» Data supplied
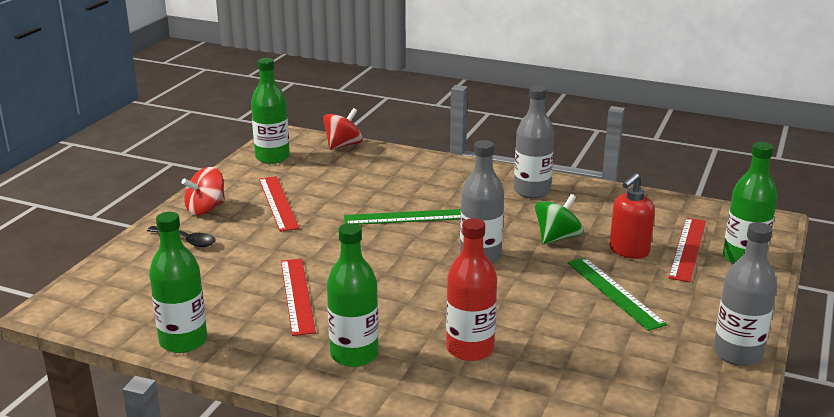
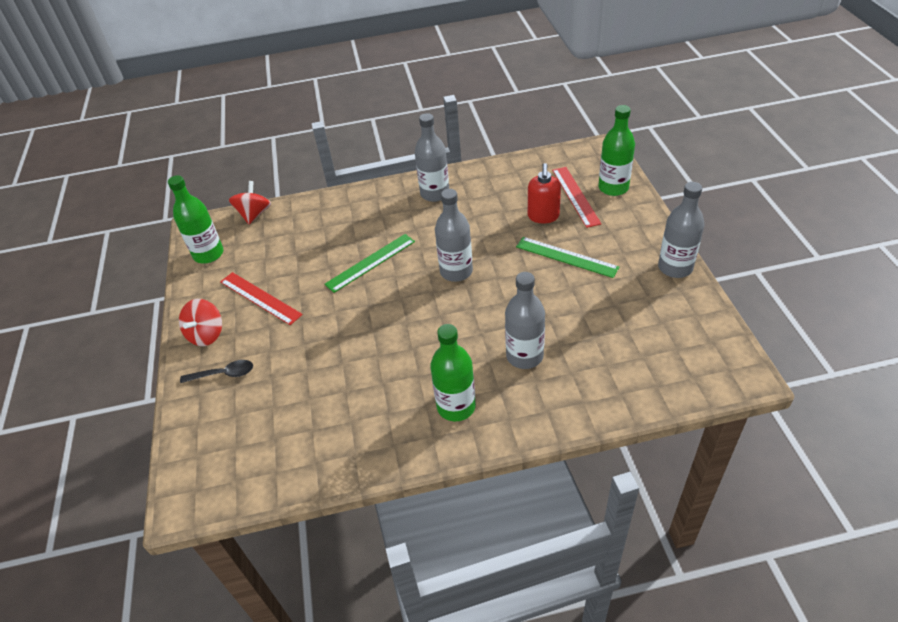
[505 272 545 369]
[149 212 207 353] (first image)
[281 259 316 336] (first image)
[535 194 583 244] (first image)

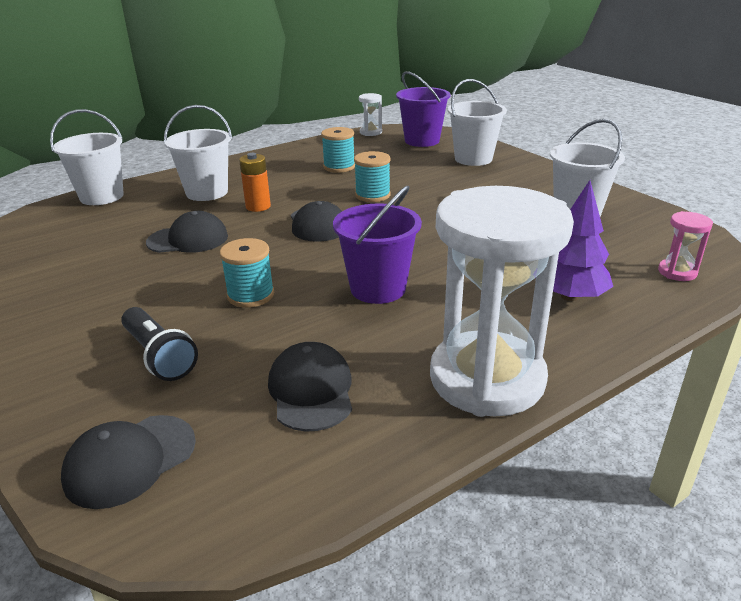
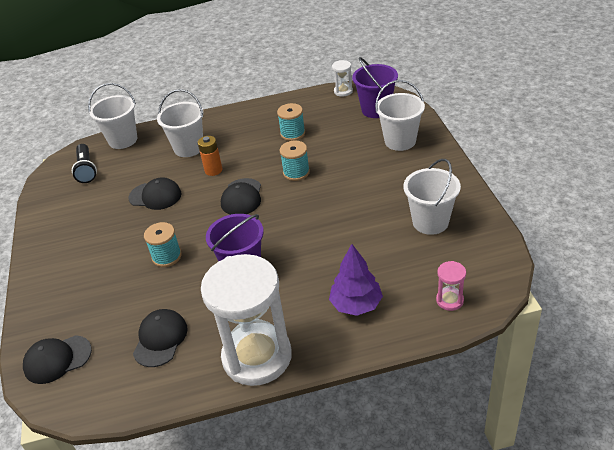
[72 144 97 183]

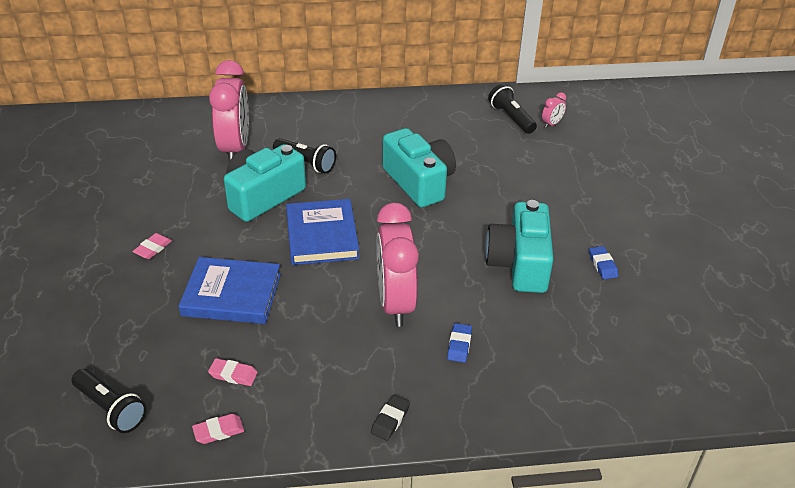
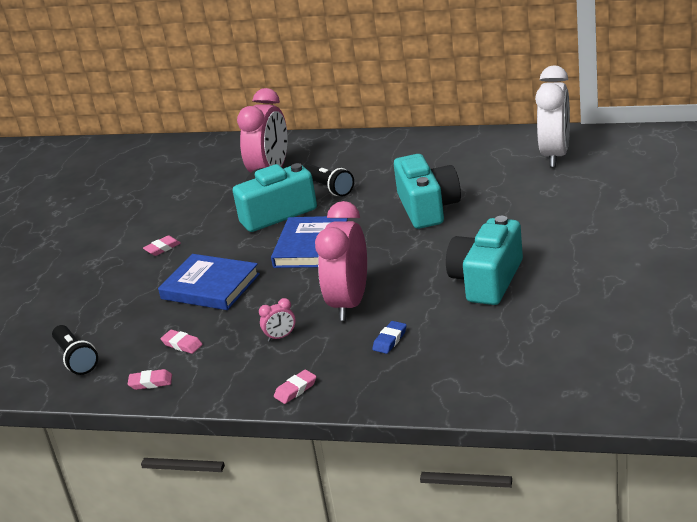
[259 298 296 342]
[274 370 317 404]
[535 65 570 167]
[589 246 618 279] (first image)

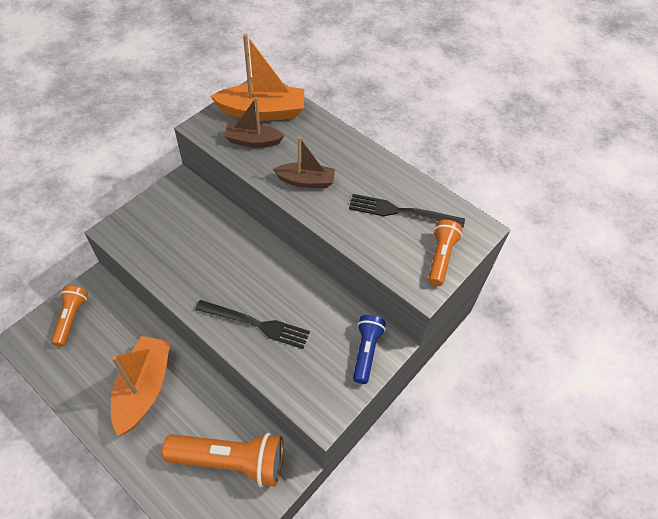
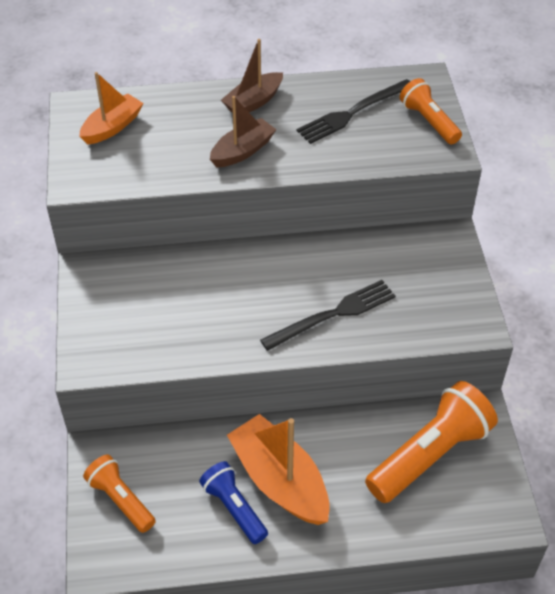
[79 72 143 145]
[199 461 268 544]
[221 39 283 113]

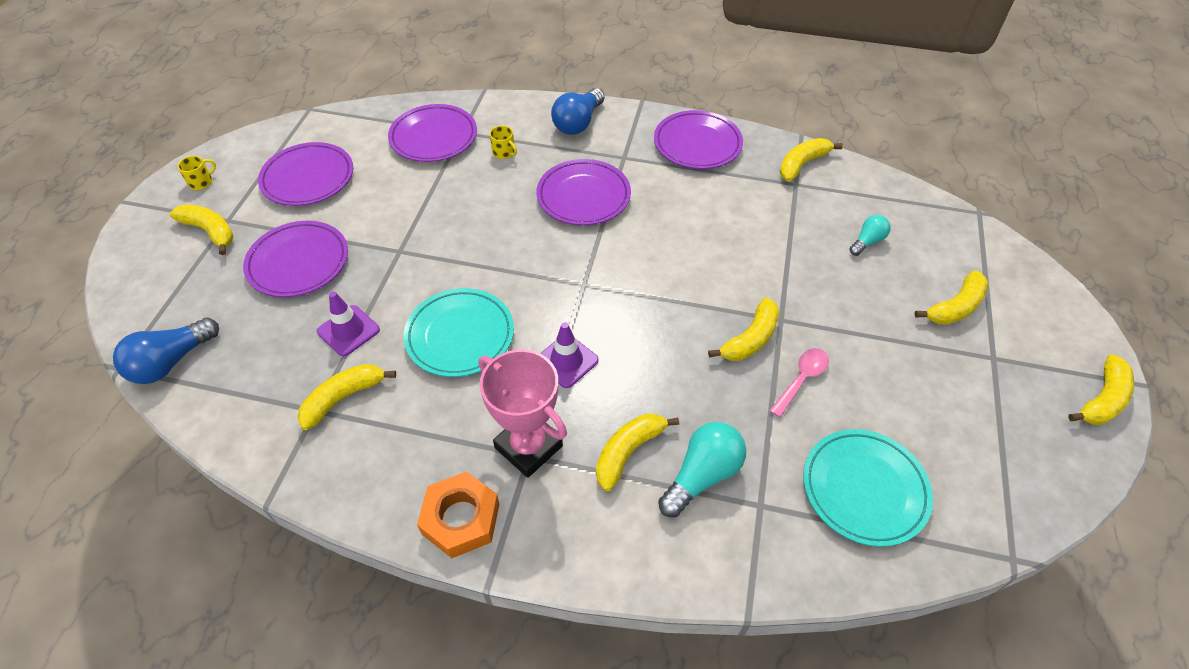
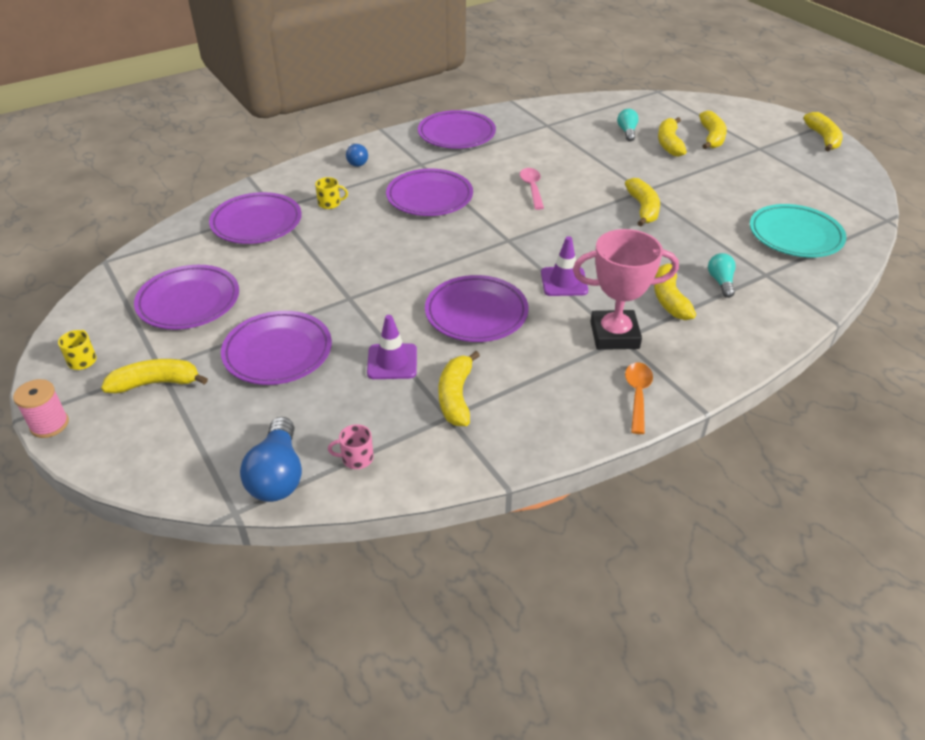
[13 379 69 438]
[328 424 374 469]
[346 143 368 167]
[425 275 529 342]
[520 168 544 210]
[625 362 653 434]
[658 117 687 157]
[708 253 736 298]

» Task to complete
Copy the material above word for word, images excluded.

» Exercise output
[505 272 545 369]
[149 212 207 353] (first image)
[281 259 316 336] (first image)
[535 194 583 244] (first image)

[72 144 97 183]

[259 298 296 342]
[274 370 317 404]
[535 65 570 167]
[589 246 618 279] (first image)

[79 72 143 145]
[199 461 268 544]
[221 39 283 113]

[13 379 69 438]
[328 424 374 469]
[346 143 368 167]
[425 275 529 342]
[520 168 544 210]
[625 362 653 434]
[658 117 687 157]
[708 253 736 298]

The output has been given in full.